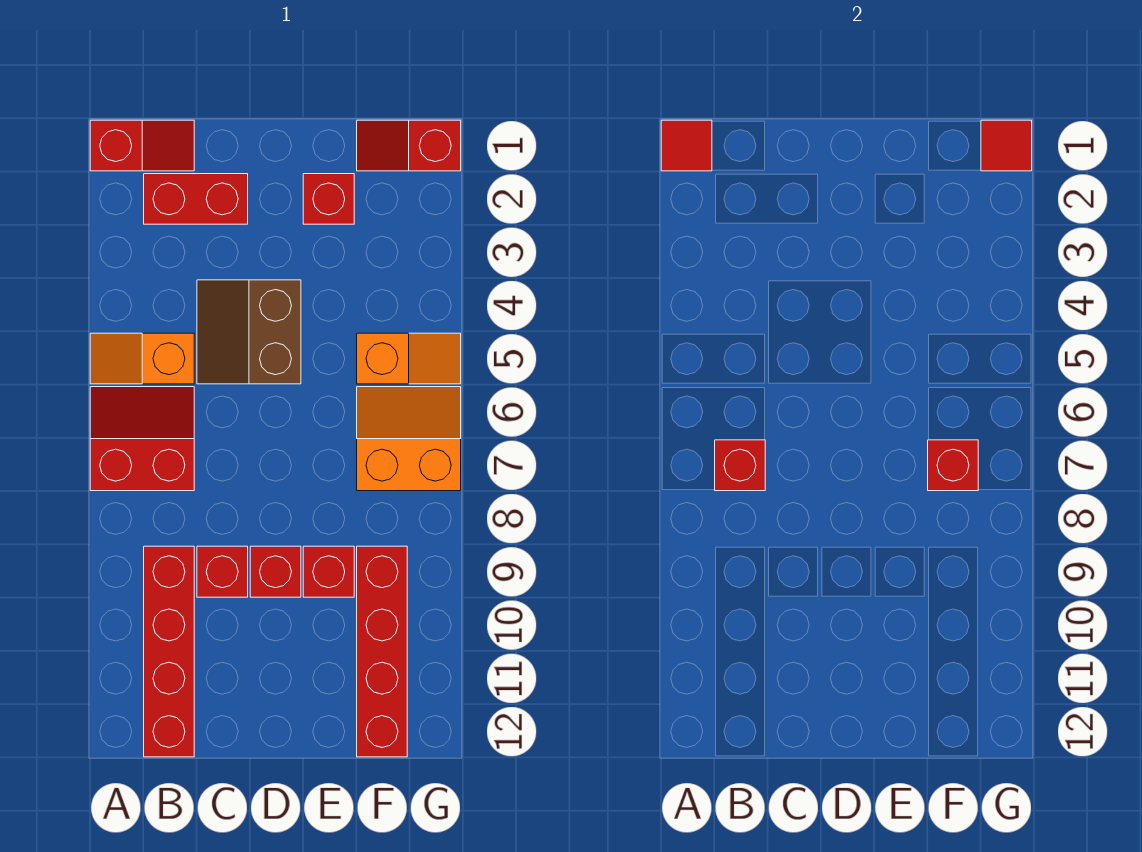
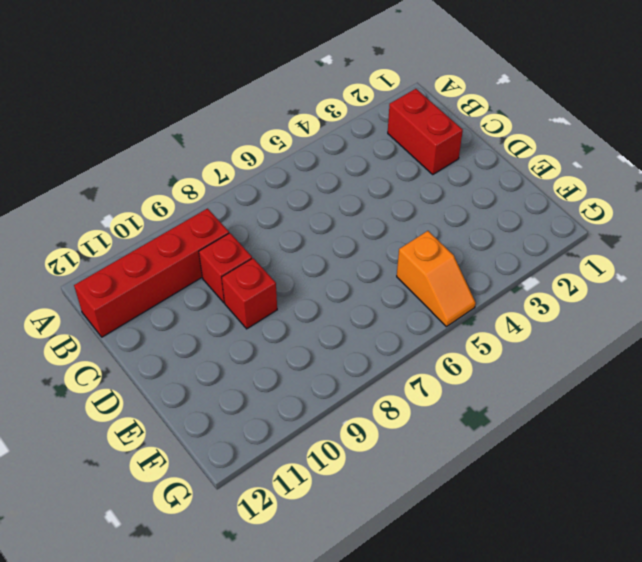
none -> red slope A1:B1 level 1 top A
none -> orange slope A5:B5 level 1 top B
none -> red slope A6:B7 level 1 top 7

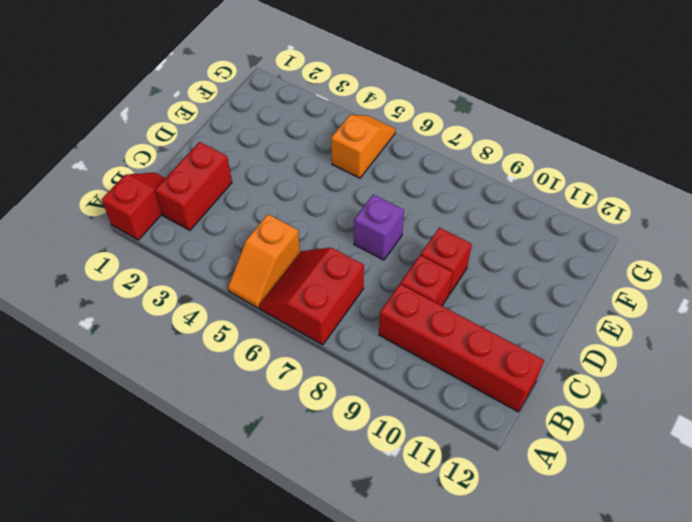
purple brick D7 level 1 -> none
none -> brown slope C4:D5 level 1 top D
none -> red brick E2 level 1
none -> red brick E9 level 1

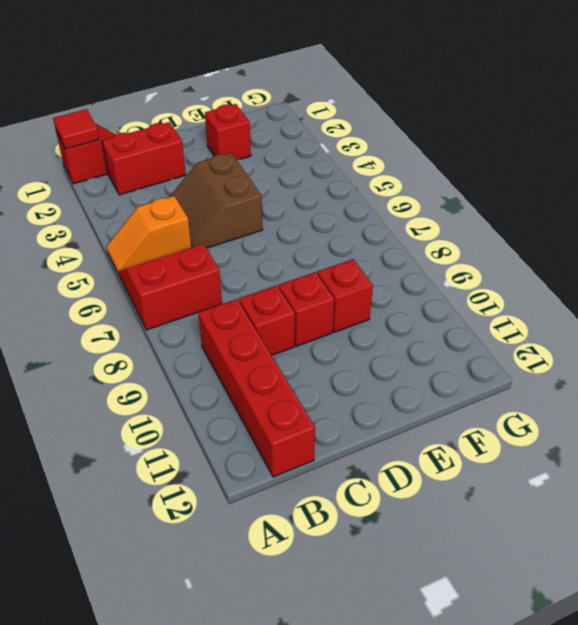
none -> red slope F1:G1 level 1 top G
none -> orange slope F5:G5 level 1 top F
none -> orange slope F6:G7 level 1 top 7

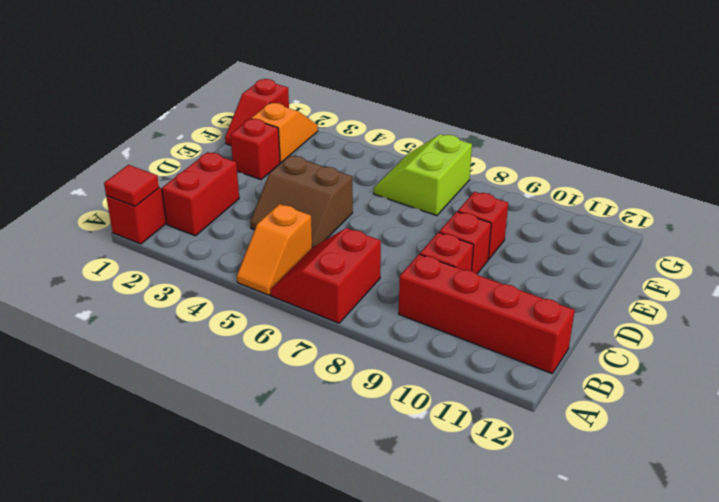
orange slope F2:G2 level 1 top F -> orange slope F5:G5 level 1 top F
lime slope F6:G7 level 1 top 7 -> orange slope F6:G7 level 1 top 7
none -> red brick F9:F12 level 1
none -> red brick B7 level 2
none -> red brick F7 level 2

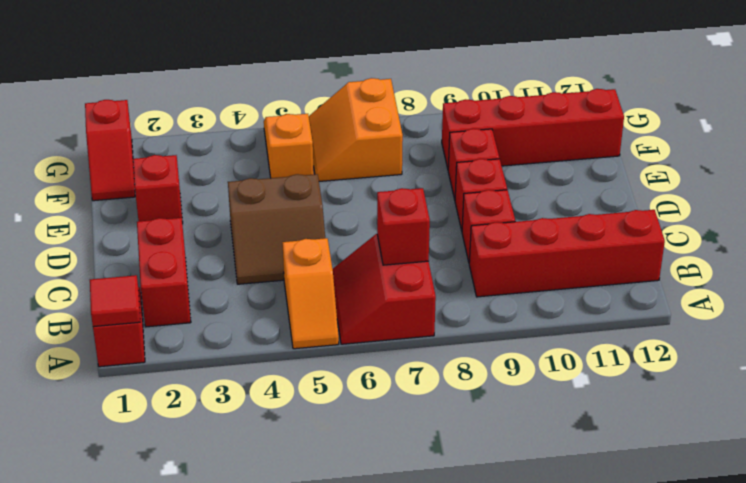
none -> red brick F7 level 2
none -> red tile G1 level 2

**ASSIGNMENT:** Only a number is wanted here: the count of lines above that hold the word "brick".

**SOLUTION FOR THIS PROBLEM:** 7